* _PROBLEM TO WORK ON_:
Everything from the line with "(494, 209) = (370, 200): none -> grey cactus" through the last line of the data below should be copied exactly, apart from the pictures.

---*---

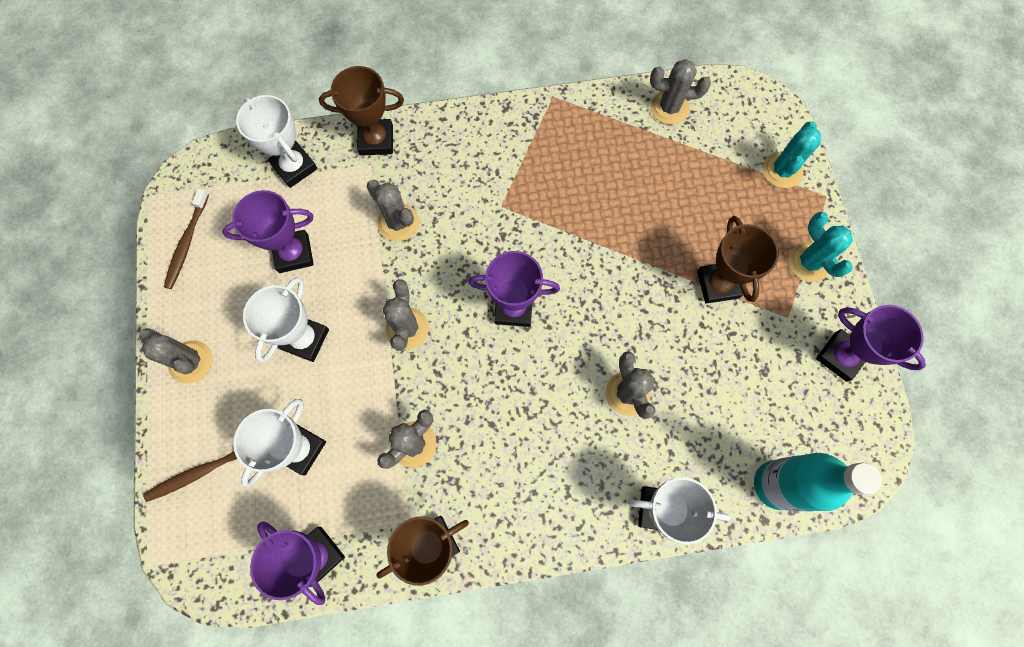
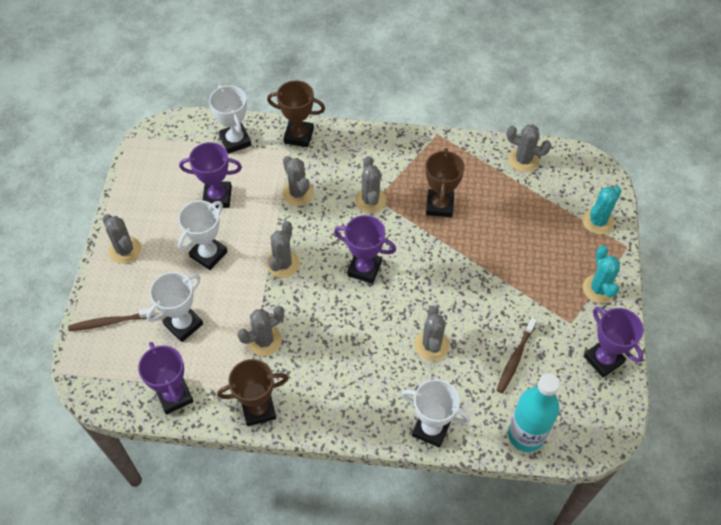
camera: 15 degrees right, 15 degrees down
(187, 243) = (145, 173): brown toothbrush -> brown toothbrush (515, 359)
(494, 209) = (370, 200): none -> grey cactus
(718, 284) = (523, 288): brown trophy -> brown trophy (439, 205)

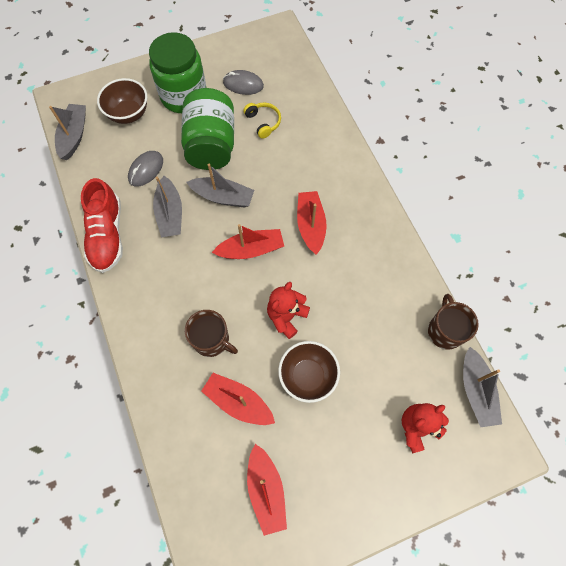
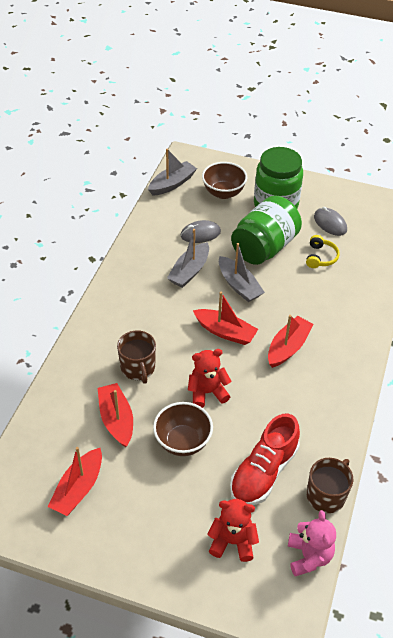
camera: 40 degrees right, 20 degrees down
(107, 235) = (133, 256): red shoe -> red shoe (263, 472)
(476, 391) = (309, 556): grey boat -> pink teddy bear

---*---

* _SOLUTION FOR THIS EXERCISE_:
(494, 209) = (370, 200): none -> grey cactus
(718, 284) = (523, 288): brown trophy -> brown trophy (439, 205)

camera: 40 degrees right, 20 degrees down
(107, 235) = (133, 256): red shoe -> red shoe (263, 472)
(476, 391) = (309, 556): grey boat -> pink teddy bear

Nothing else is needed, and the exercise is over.